INPUT DATA:

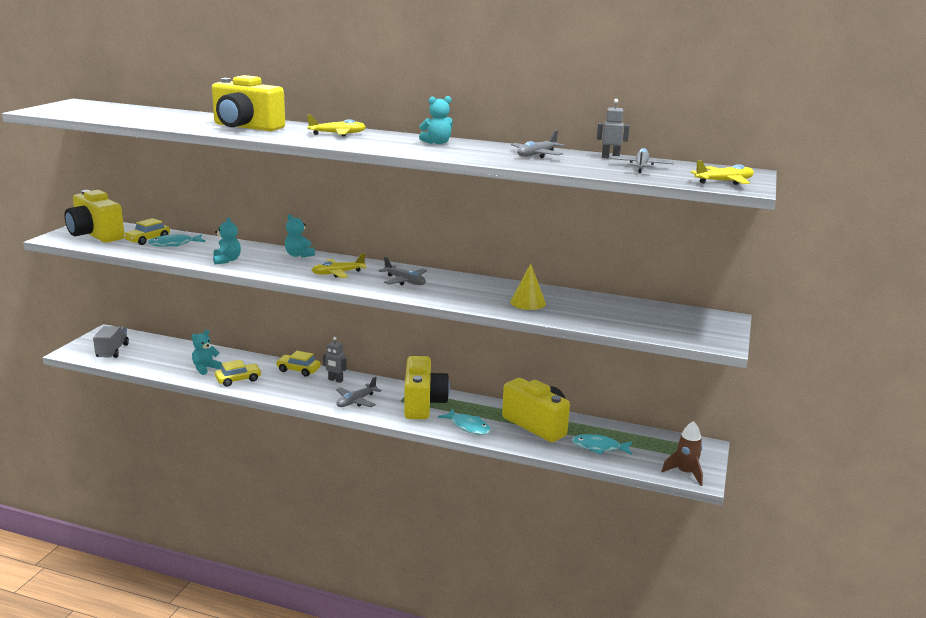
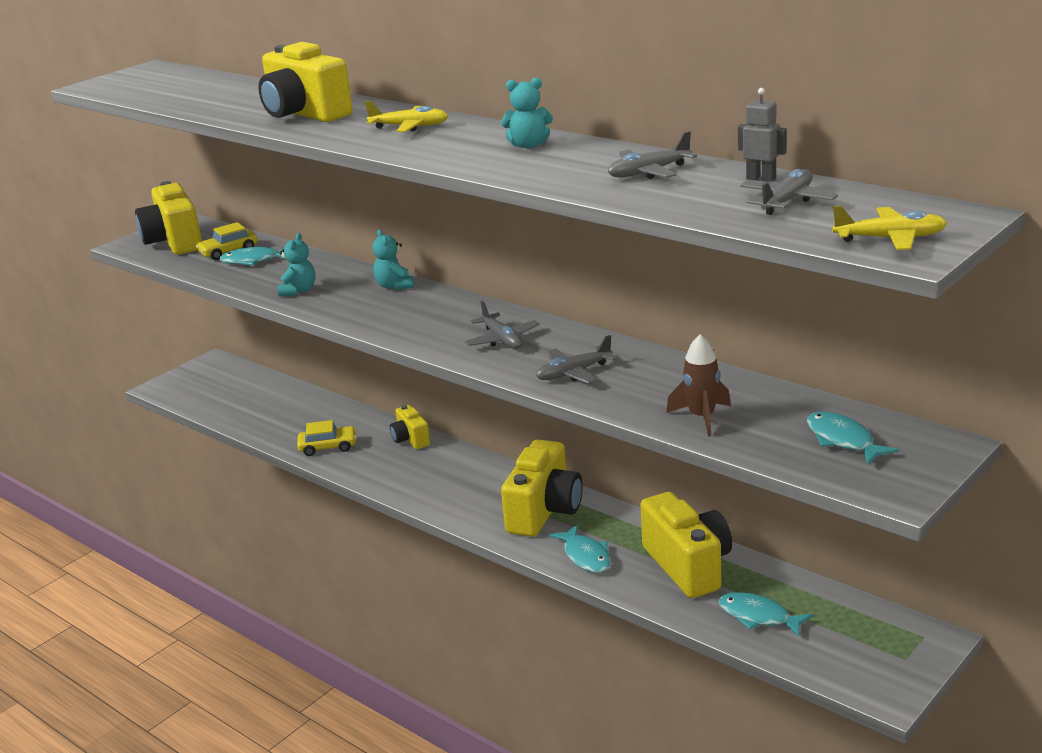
camera: 25 degrees right, 5 degrees up
(112, 351) = (205, 389): grey truck -> none
(205, 368) = (298, 426): turquoise teddy bear -> none
(298, 370) = (410, 439): yellow car -> yellow camera
(335, 380) = (449, 460): grey robot -> none
(338, 273) = (422, 320): yellow plane -> none
(356, 401) = (457, 497): grey plane -> grey plane (573, 373)
(528, 302) = (649, 390): yellow cone -> none
(666, 320) = (843, 440): none -> turquoise fish
(685, 473) = (868, 680): brown rocket -> brown rocket (702, 417)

ASSIGNMENT:
Please retype every record exactly, leaving the pictures out.

WRITTEN RESPONSE:
camera: 25 degrees right, 5 degrees up
(112, 351) = (205, 389): grey truck -> none
(205, 368) = (298, 426): turquoise teddy bear -> none
(298, 370) = (410, 439): yellow car -> yellow camera
(335, 380) = (449, 460): grey robot -> none
(338, 273) = (422, 320): yellow plane -> none
(356, 401) = (457, 497): grey plane -> grey plane (573, 373)
(528, 302) = (649, 390): yellow cone -> none
(666, 320) = (843, 440): none -> turquoise fish
(685, 473) = (868, 680): brown rocket -> brown rocket (702, 417)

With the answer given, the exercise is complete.